-------- Working data --------
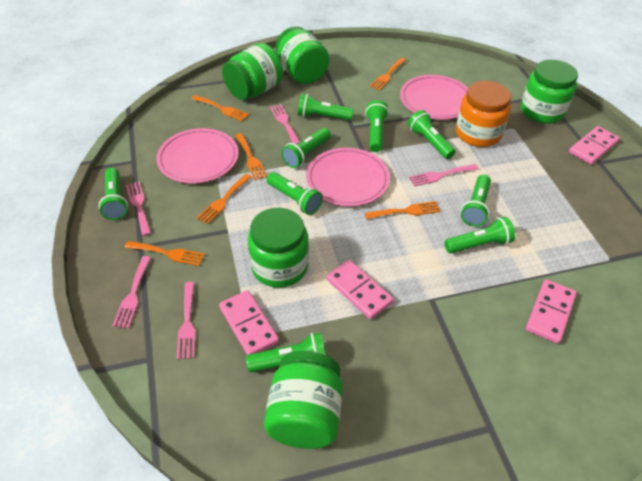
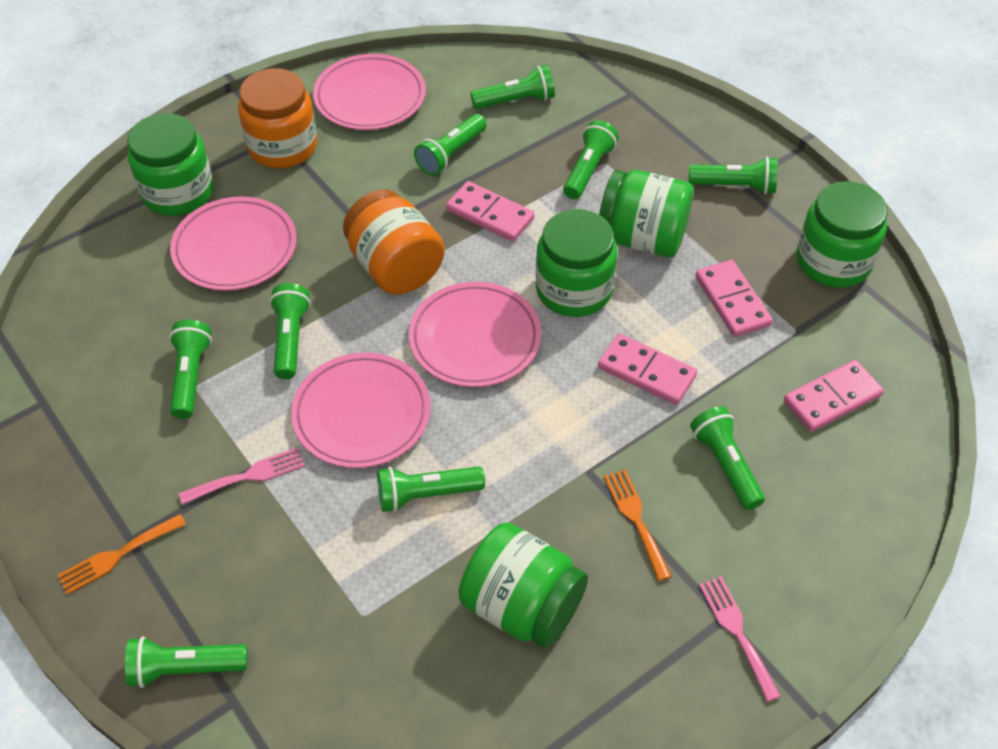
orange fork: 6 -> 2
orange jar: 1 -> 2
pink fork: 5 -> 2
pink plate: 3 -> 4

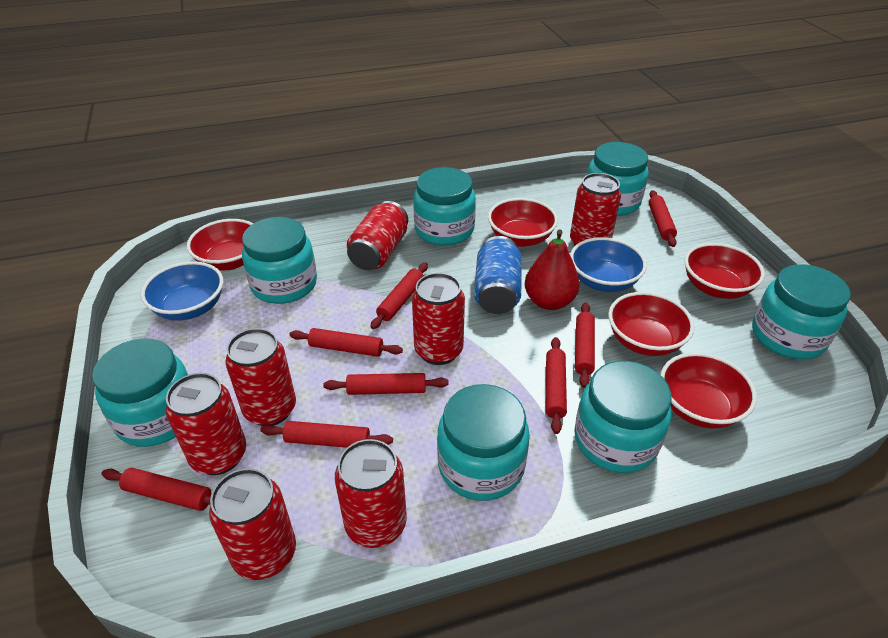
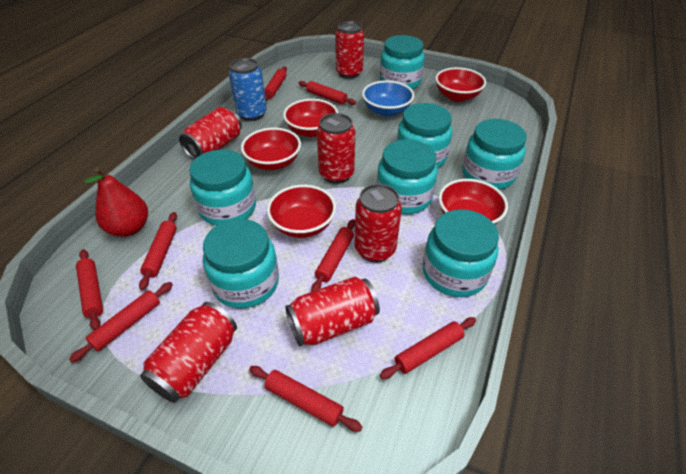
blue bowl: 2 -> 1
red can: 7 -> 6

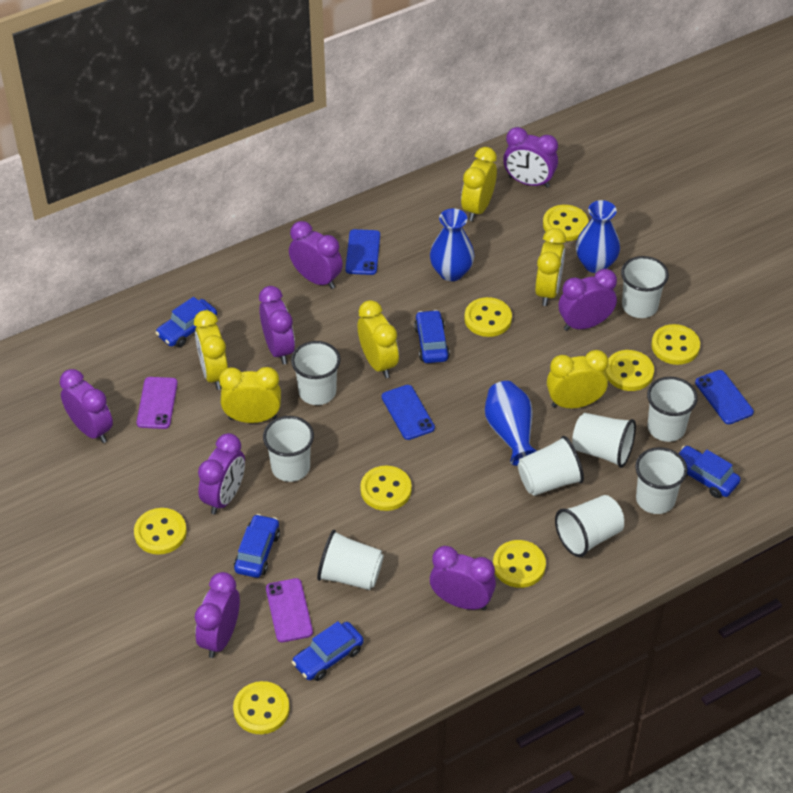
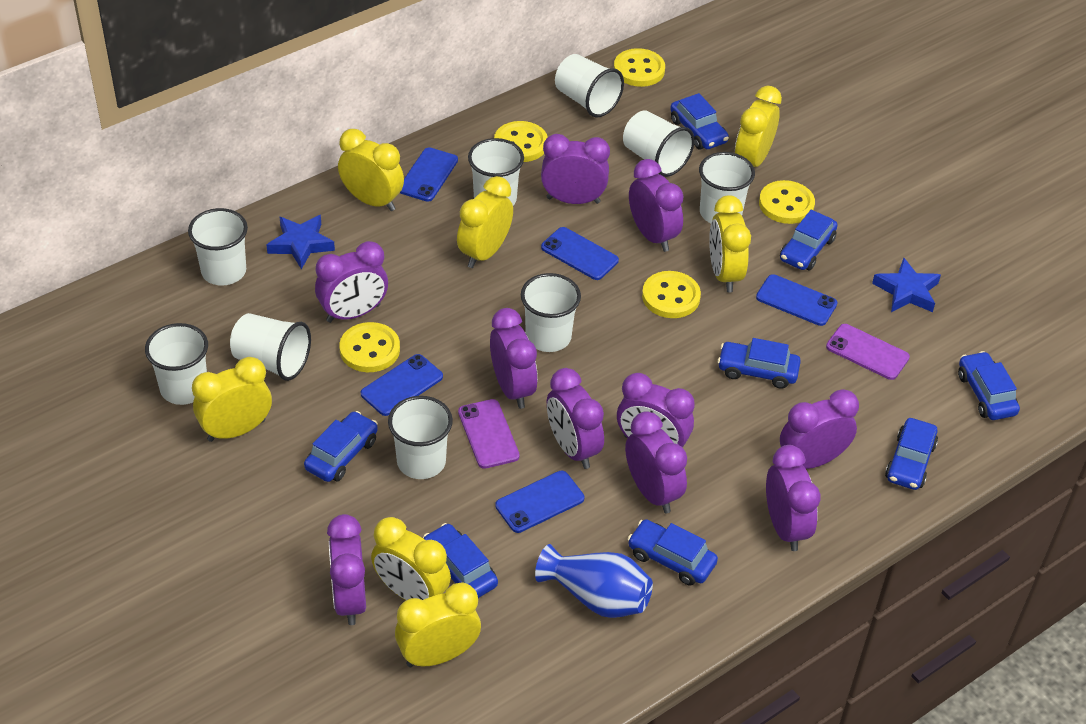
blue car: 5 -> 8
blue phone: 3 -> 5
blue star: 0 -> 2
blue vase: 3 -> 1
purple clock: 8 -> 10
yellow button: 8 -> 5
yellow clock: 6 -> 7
--------
-------- Working data --------
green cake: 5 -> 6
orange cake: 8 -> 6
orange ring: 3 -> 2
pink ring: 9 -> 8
--------
▶ [Instructions to follow]
Line count for "blue": determine it from the data and answer with the number by itself.

▶ [Exercise solution]
5